# [Work required]
Except for the pictures, reproduce the records word for word.
Record extracts Block Start
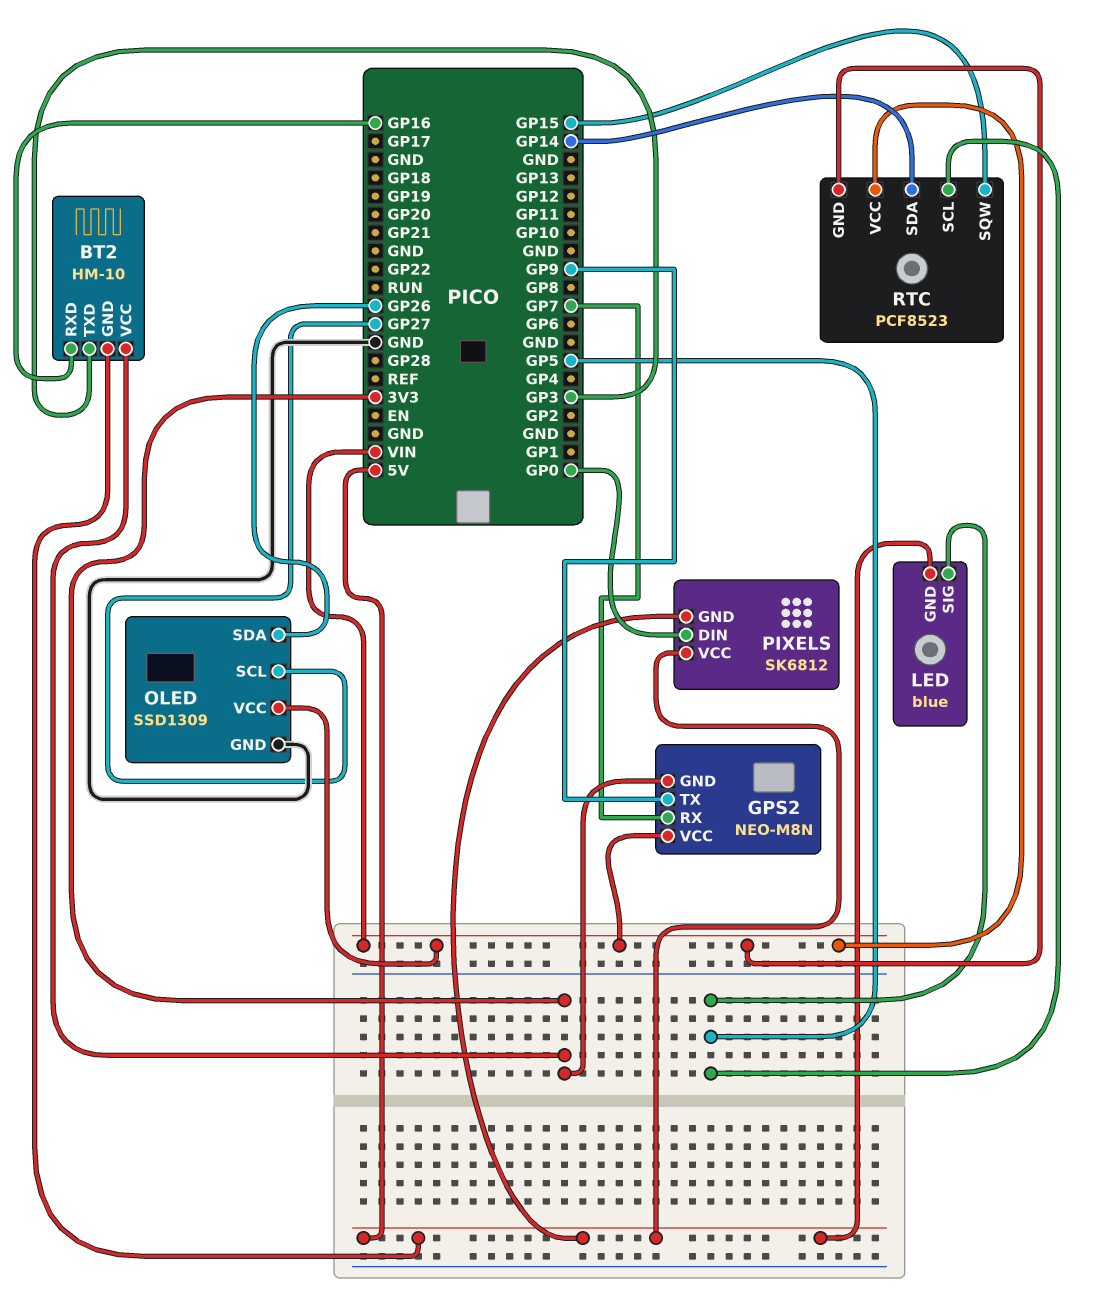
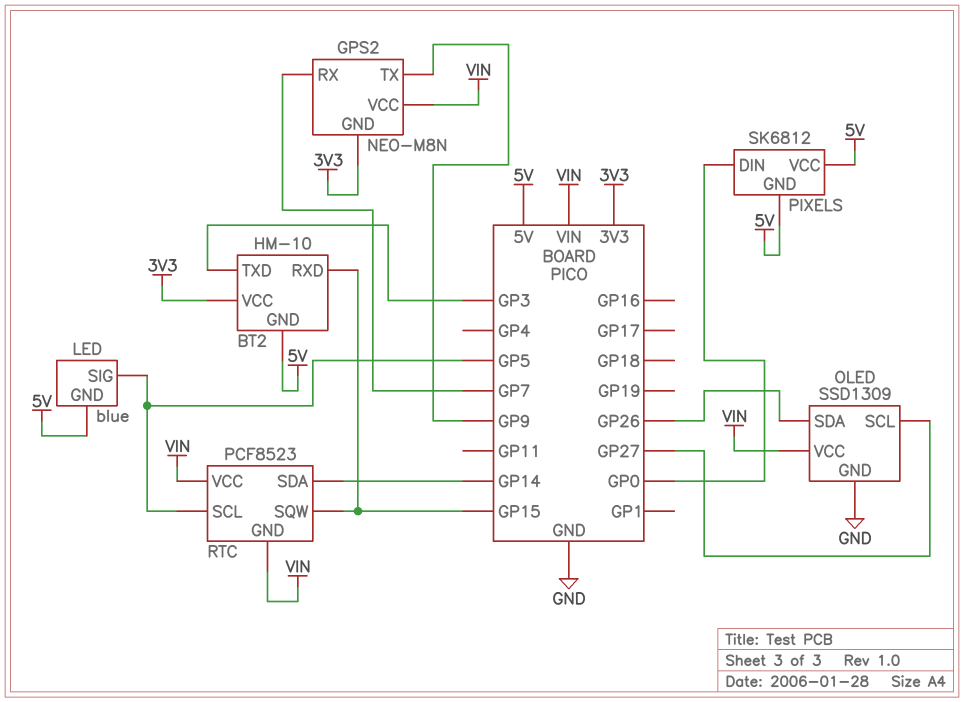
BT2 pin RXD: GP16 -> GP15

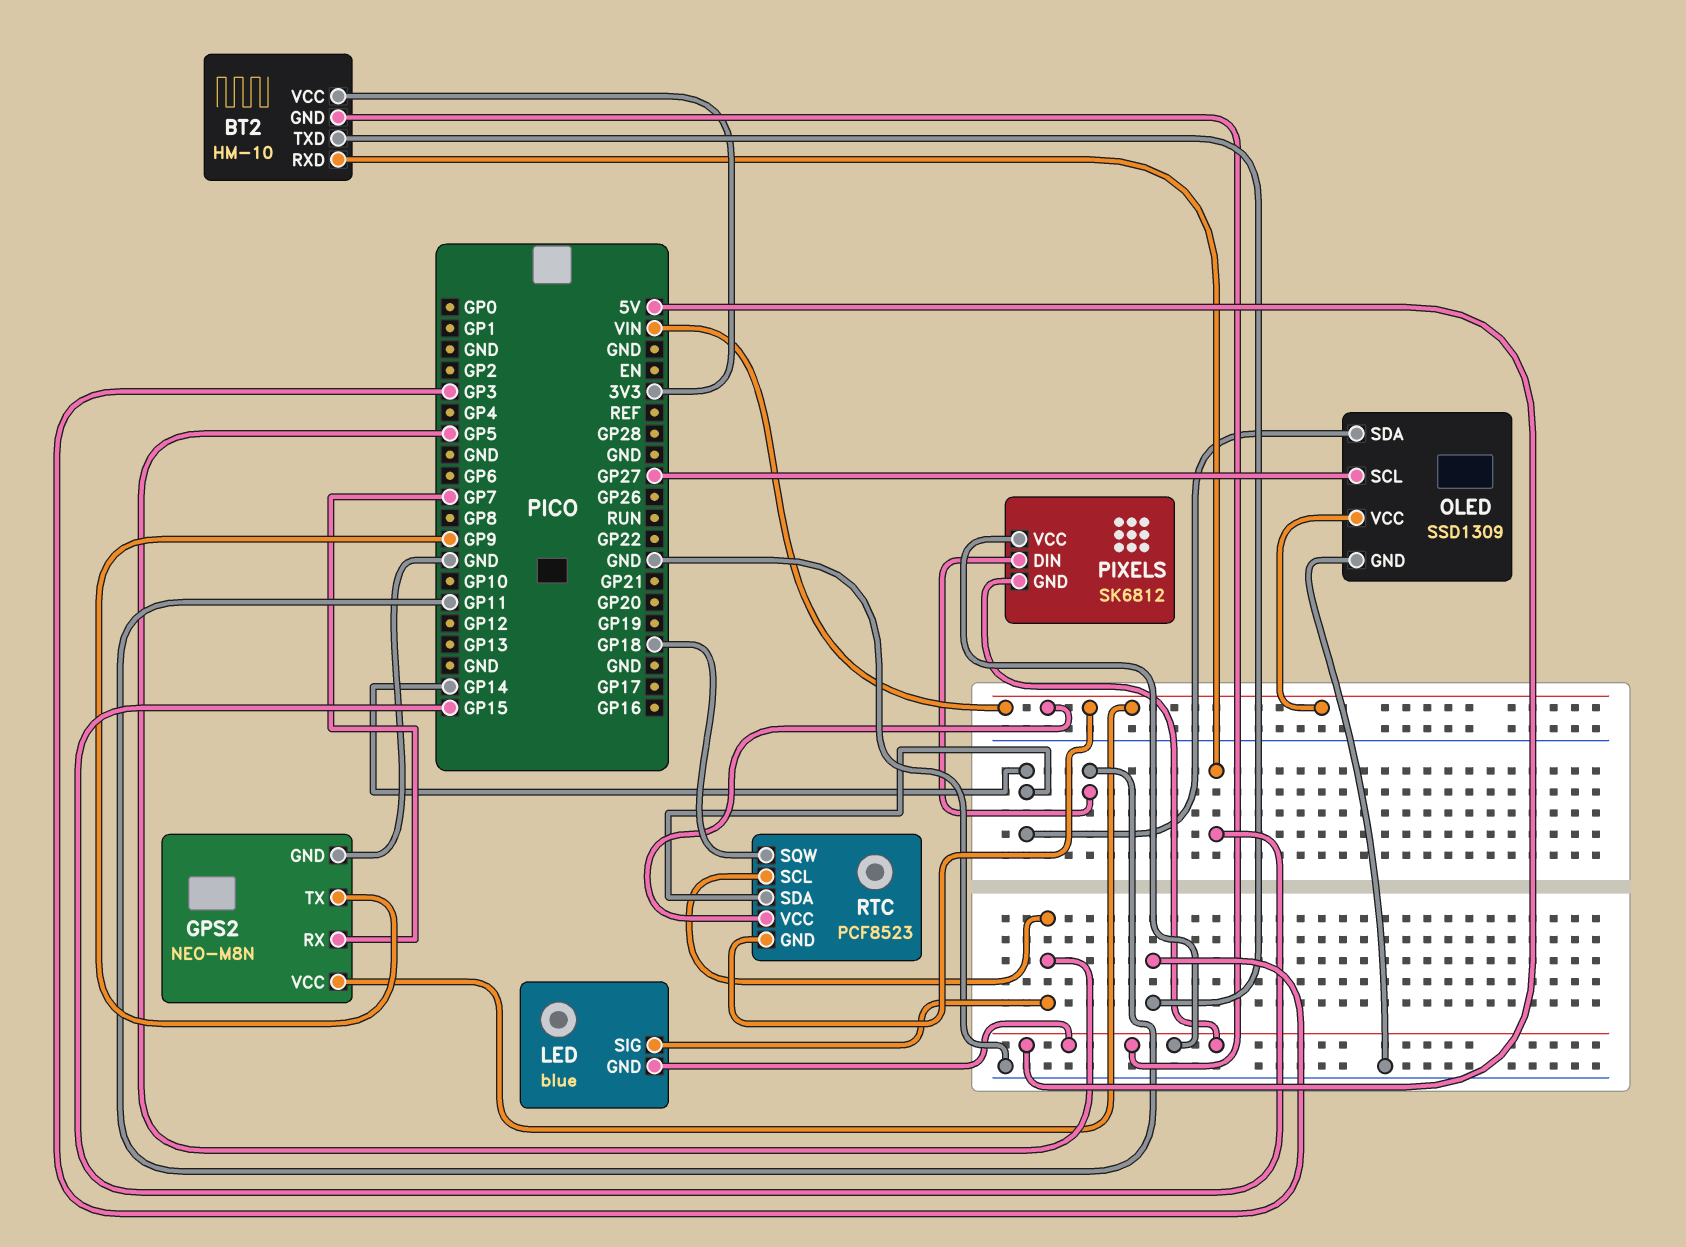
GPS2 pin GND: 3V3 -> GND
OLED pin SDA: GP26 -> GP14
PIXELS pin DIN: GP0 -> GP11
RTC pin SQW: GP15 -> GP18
Record extracts Block End
# [Exercise output]
BT2 pin RXD: GP16 -> GP15

GPS2 pin GND: 3V3 -> GND
OLED pin SDA: GP26 -> GP14
PIXELS pin DIN: GP0 -> GP11
RTC pin SQW: GP15 -> GP18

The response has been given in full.